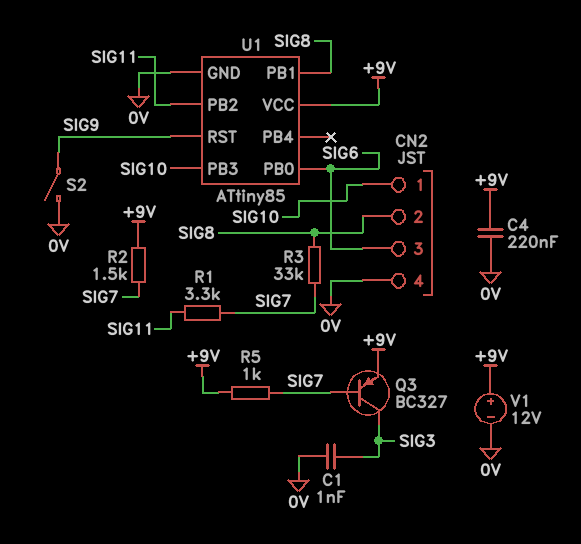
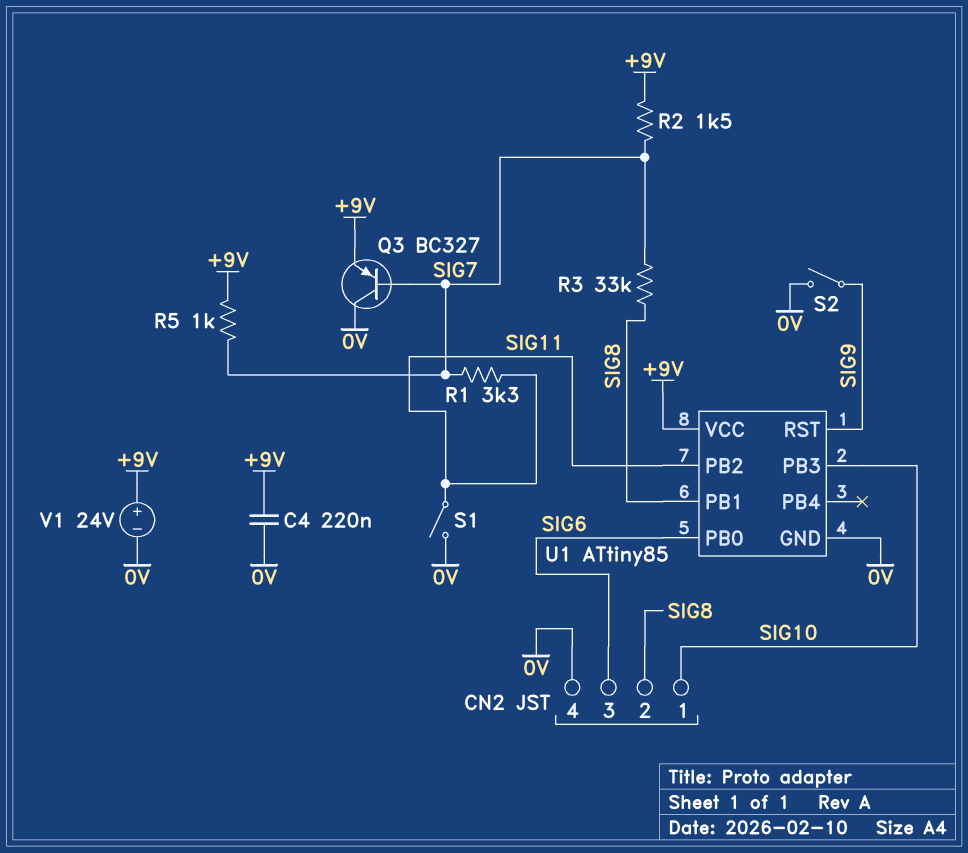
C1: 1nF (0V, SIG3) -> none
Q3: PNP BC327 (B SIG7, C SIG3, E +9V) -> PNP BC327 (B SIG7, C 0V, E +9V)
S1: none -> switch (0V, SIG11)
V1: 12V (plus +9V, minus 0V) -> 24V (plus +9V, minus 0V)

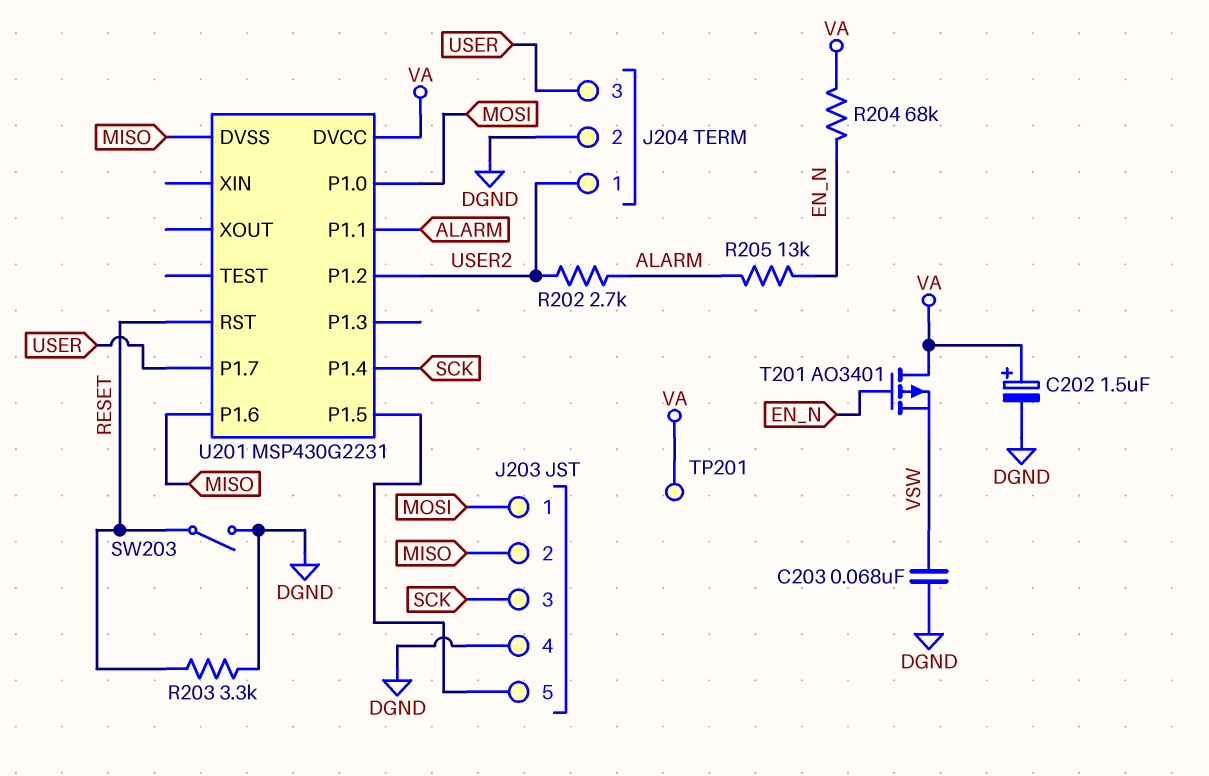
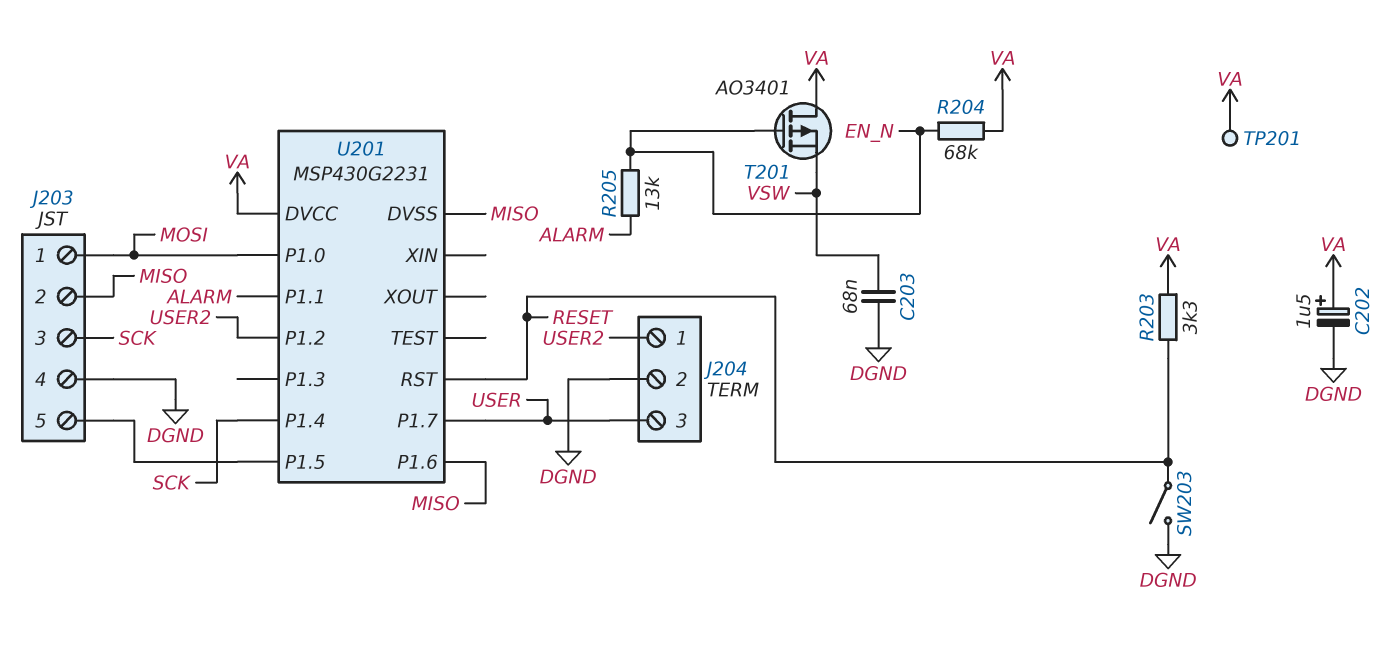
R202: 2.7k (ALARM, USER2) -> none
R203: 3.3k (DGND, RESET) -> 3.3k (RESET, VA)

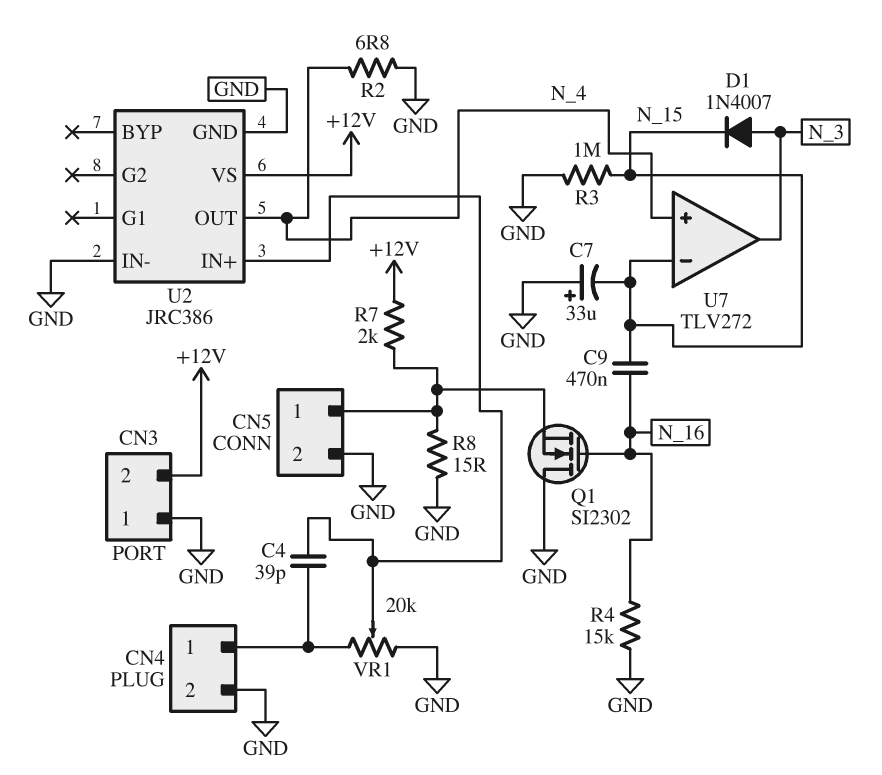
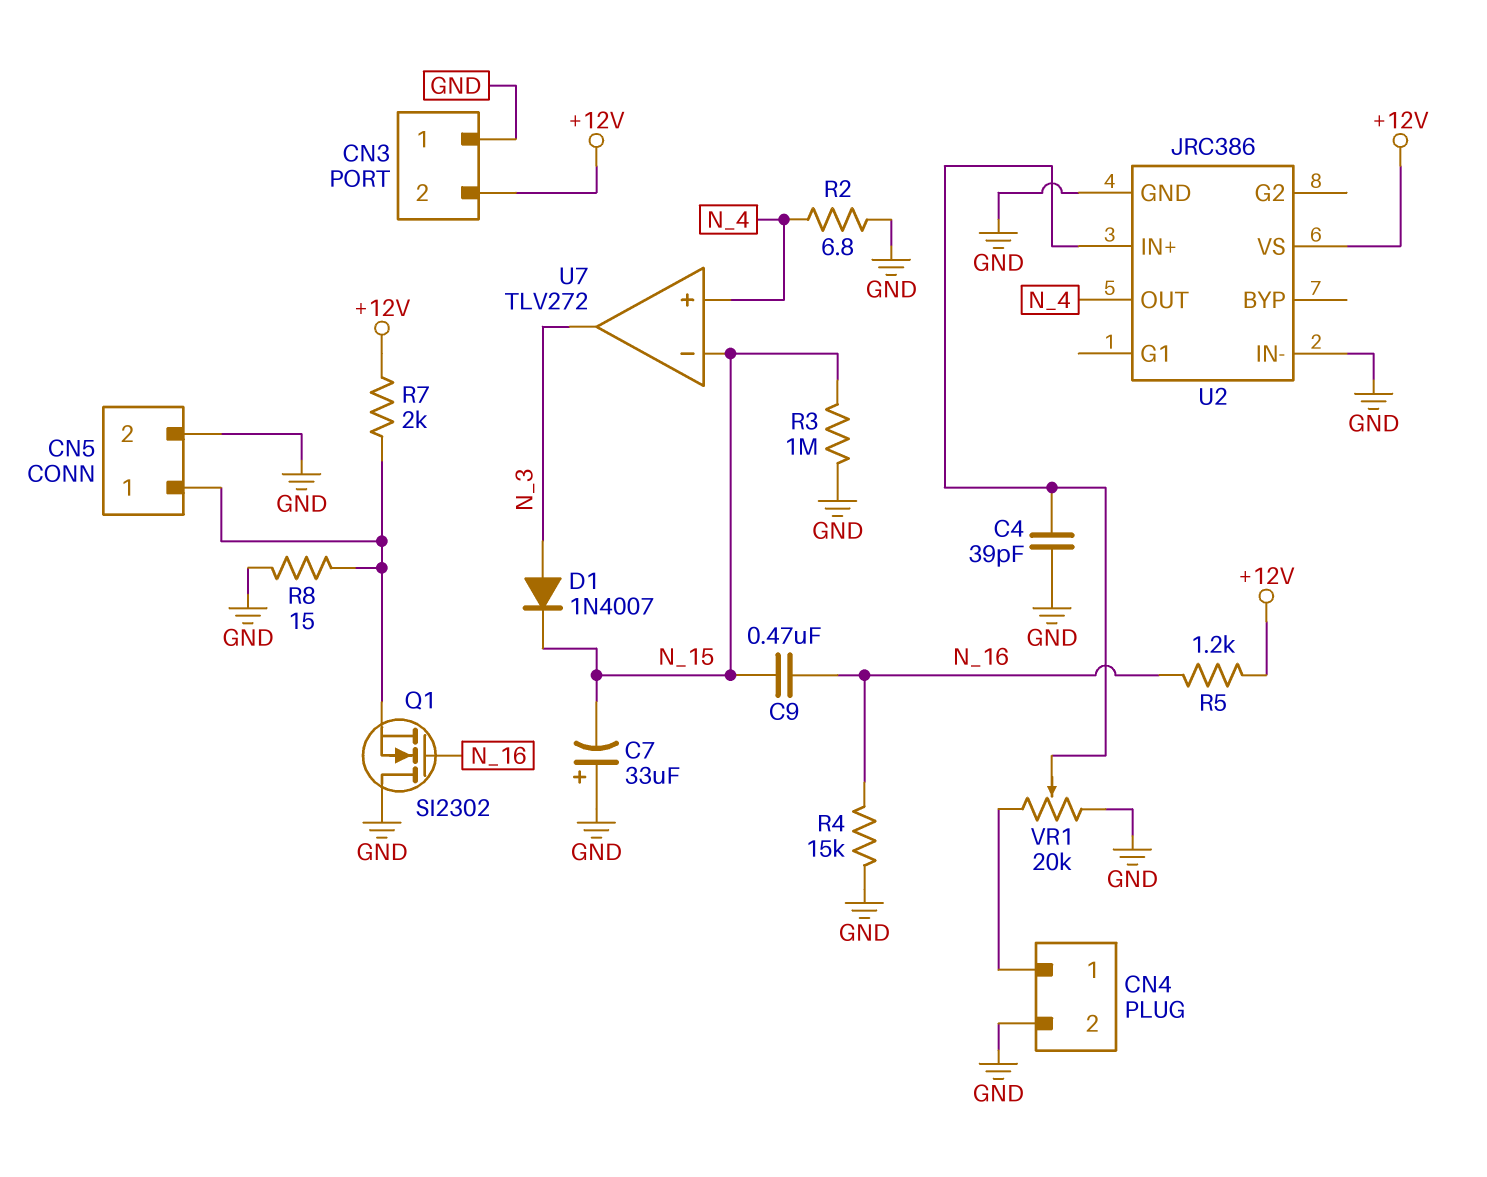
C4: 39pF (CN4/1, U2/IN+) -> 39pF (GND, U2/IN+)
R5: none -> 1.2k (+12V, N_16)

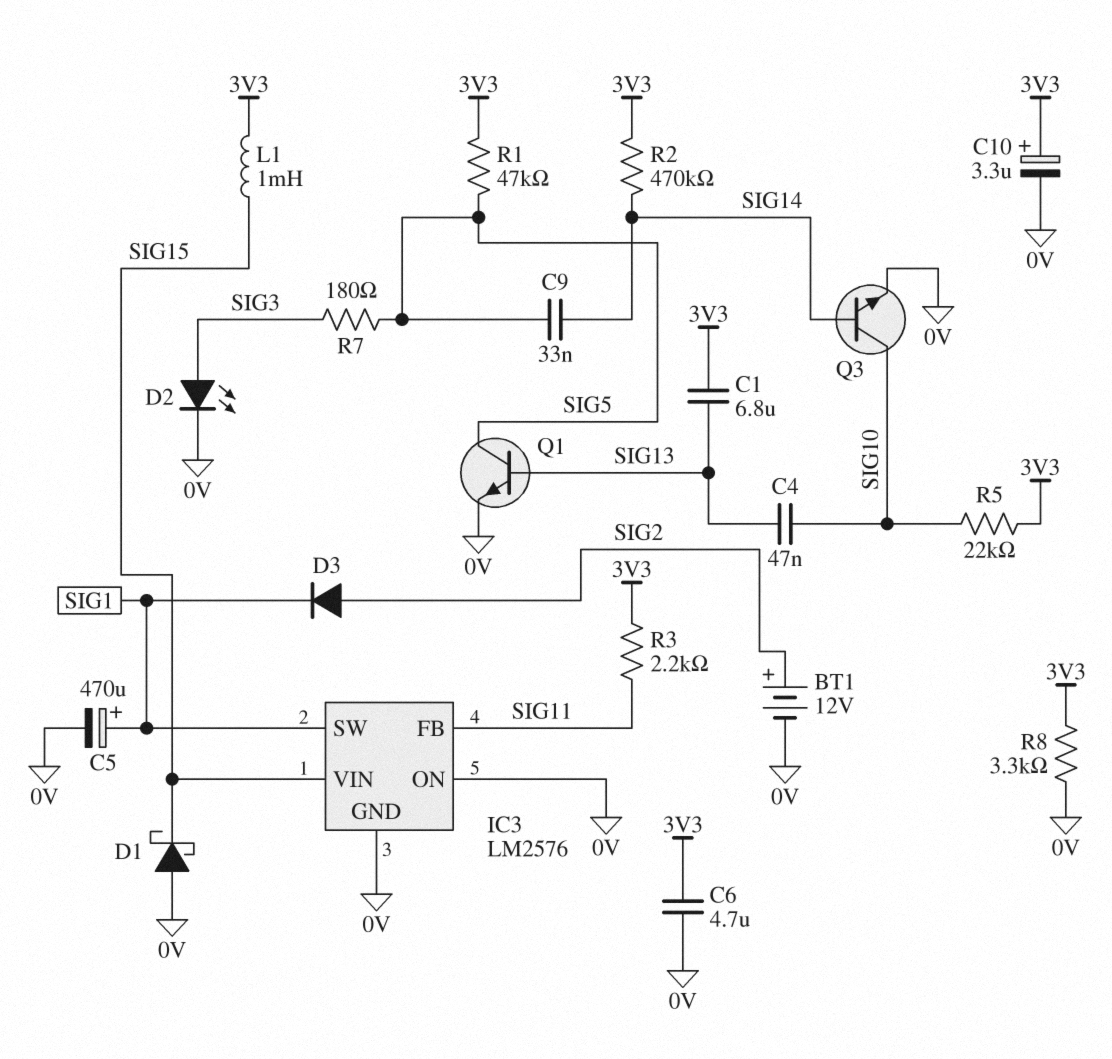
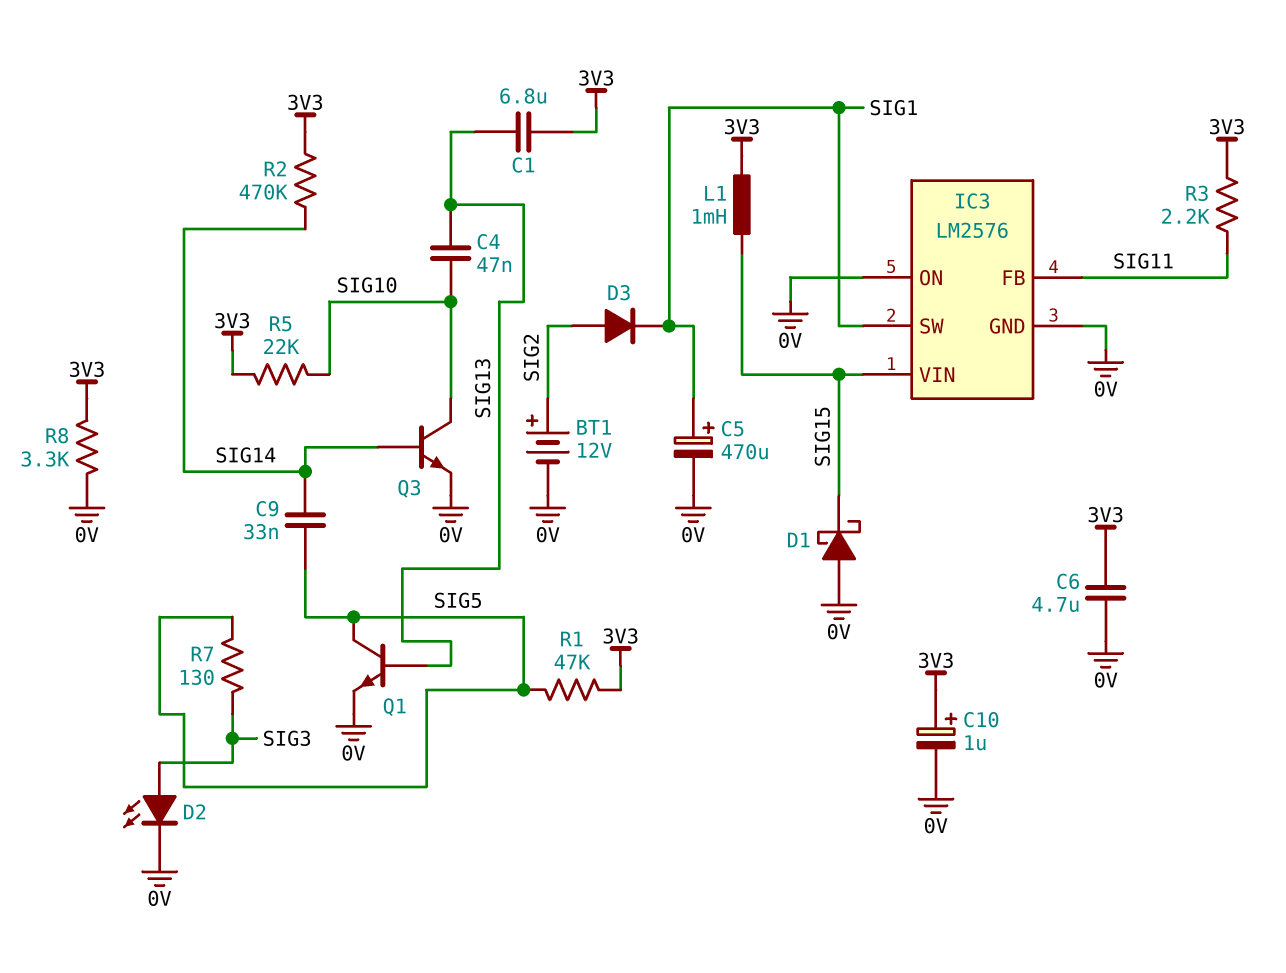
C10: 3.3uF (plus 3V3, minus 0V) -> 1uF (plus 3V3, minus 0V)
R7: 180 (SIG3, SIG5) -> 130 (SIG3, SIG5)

###

Only these are to be transcribed: the line with "C10: 3.3uF (plus" and every line after it through the last line of the entries, each exactly.

§ Written reply:
C10: 3.3uF (plus 3V3, minus 0V) -> 1uF (plus 3V3, minus 0V)
R7: 180 (SIG3, SIG5) -> 130 (SIG3, SIG5)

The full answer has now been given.